#### Records for the task ####
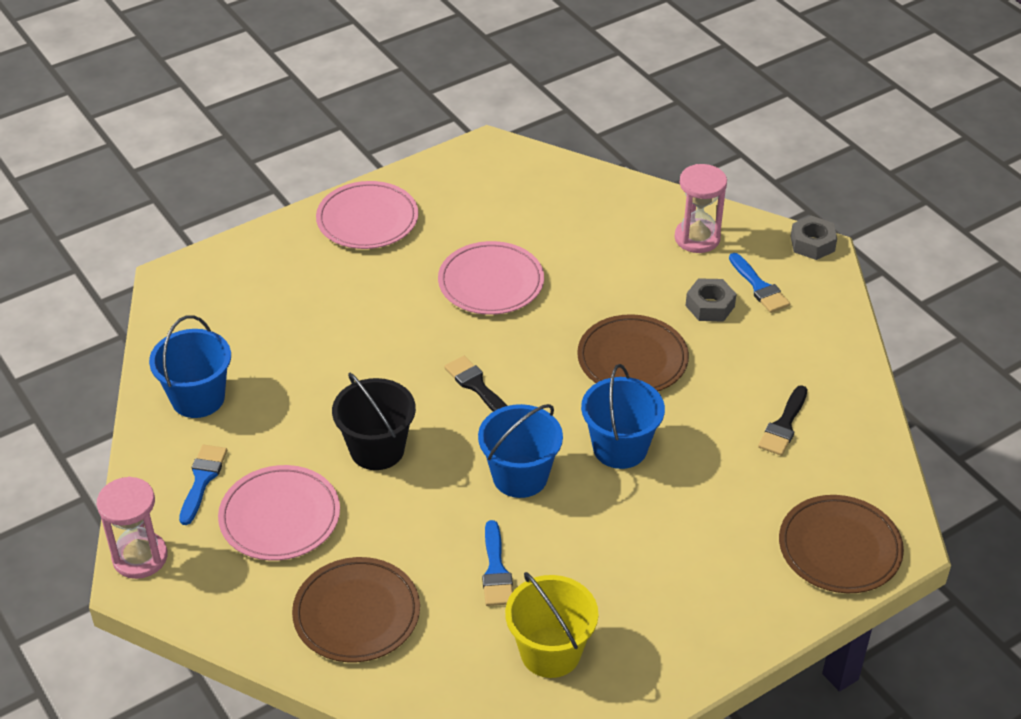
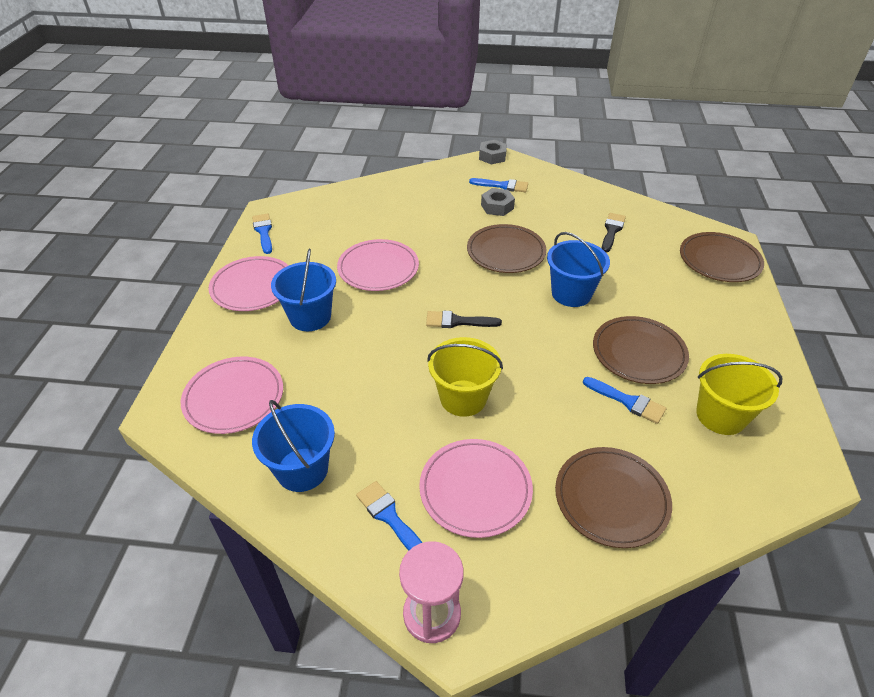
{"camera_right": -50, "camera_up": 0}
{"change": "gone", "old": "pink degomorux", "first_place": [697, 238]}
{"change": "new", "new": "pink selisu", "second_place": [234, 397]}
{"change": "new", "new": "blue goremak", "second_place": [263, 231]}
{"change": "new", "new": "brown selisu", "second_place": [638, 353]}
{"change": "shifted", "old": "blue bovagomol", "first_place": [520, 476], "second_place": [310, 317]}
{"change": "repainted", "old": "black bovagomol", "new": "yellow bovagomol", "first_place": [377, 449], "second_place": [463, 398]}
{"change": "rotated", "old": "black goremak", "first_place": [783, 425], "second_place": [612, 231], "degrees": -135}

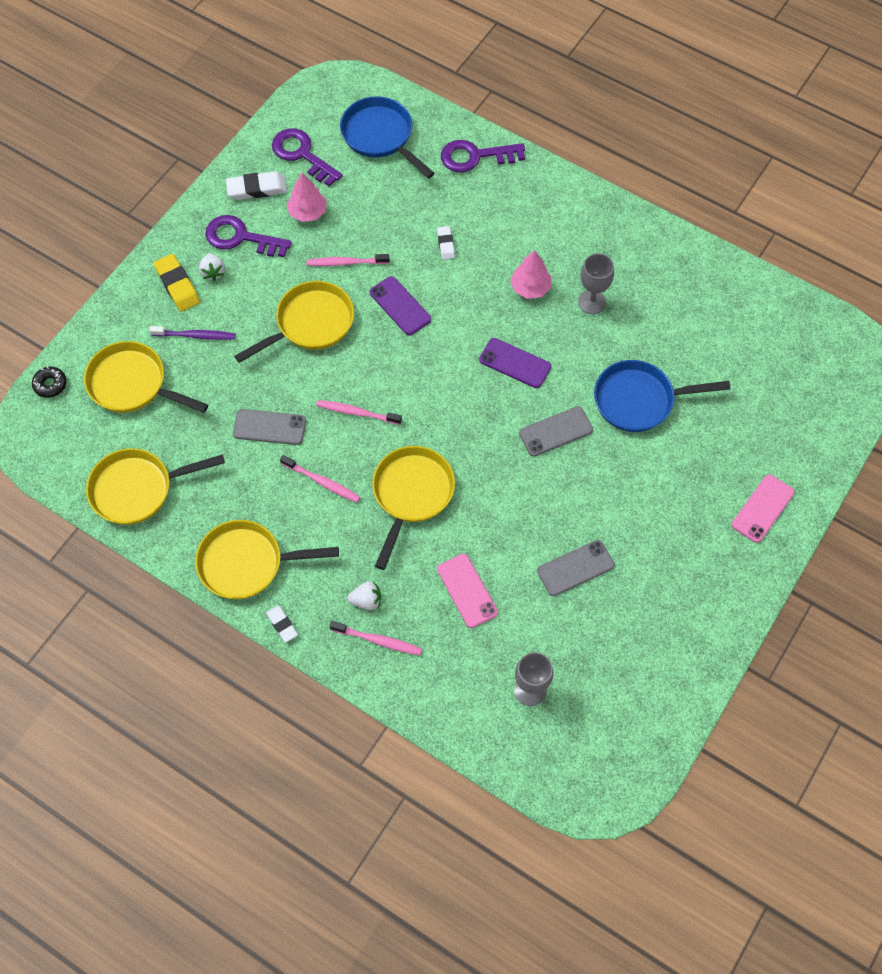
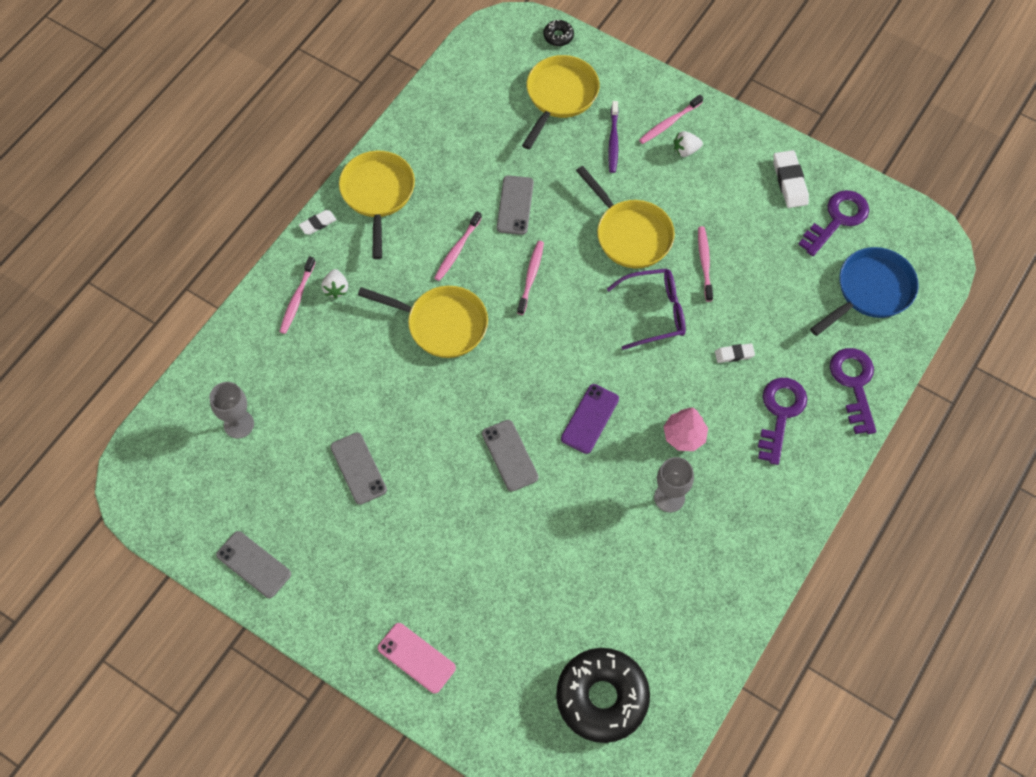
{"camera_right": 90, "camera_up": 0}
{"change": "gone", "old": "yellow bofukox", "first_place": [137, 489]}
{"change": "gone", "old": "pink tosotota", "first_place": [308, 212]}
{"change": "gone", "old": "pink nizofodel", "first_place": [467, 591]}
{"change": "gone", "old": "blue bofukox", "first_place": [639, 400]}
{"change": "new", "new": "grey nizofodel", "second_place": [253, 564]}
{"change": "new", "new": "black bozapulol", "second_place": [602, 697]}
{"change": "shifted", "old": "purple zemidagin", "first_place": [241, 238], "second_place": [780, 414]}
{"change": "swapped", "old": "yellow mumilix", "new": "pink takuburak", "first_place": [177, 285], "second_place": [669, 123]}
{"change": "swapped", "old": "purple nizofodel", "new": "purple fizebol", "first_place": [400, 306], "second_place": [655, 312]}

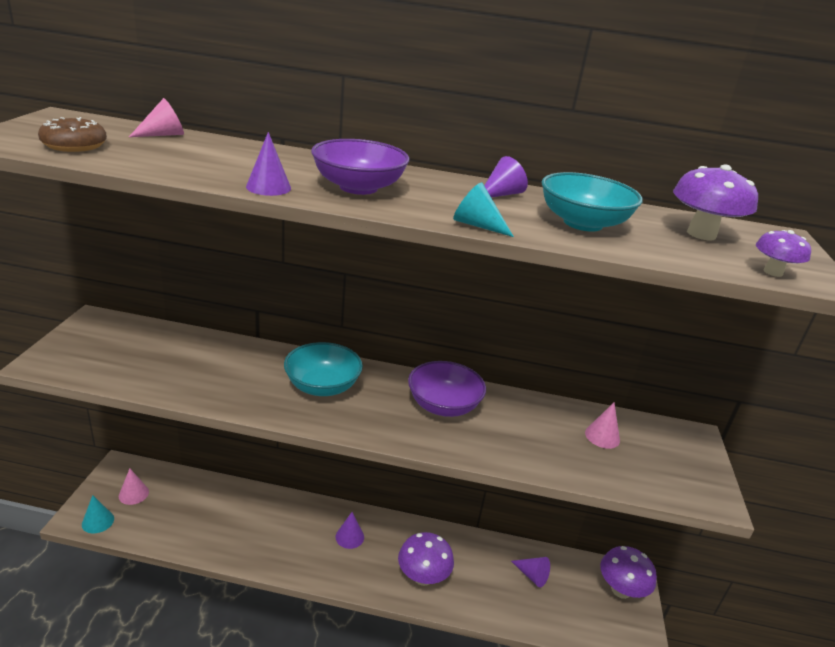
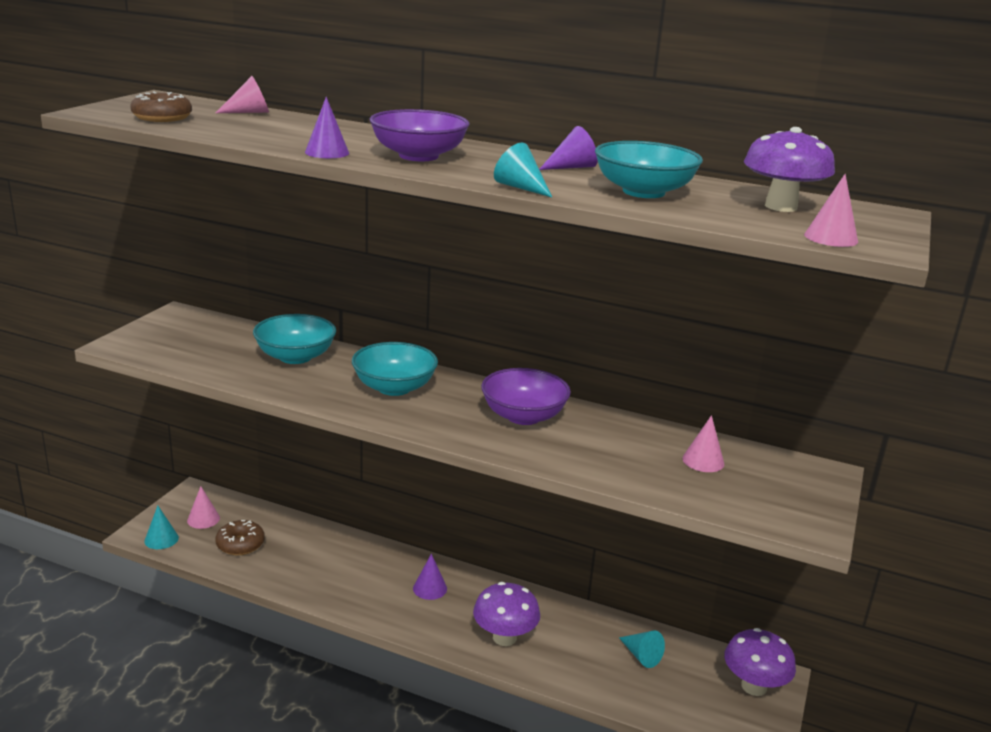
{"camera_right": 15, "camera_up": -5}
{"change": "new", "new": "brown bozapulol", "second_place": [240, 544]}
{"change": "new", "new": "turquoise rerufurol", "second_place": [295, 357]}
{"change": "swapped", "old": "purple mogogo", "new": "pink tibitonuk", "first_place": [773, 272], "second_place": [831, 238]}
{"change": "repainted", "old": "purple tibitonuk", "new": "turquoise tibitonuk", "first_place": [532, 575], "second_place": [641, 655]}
####
**Goal of the exercise**
The task calls for all lines in the entries that hold "selisu".

**Response area**
{"change": "new", "new": "pink selisu", "second_place": [234, 397]}
{"change": "new", "new": "brown selisu", "second_place": [638, 353]}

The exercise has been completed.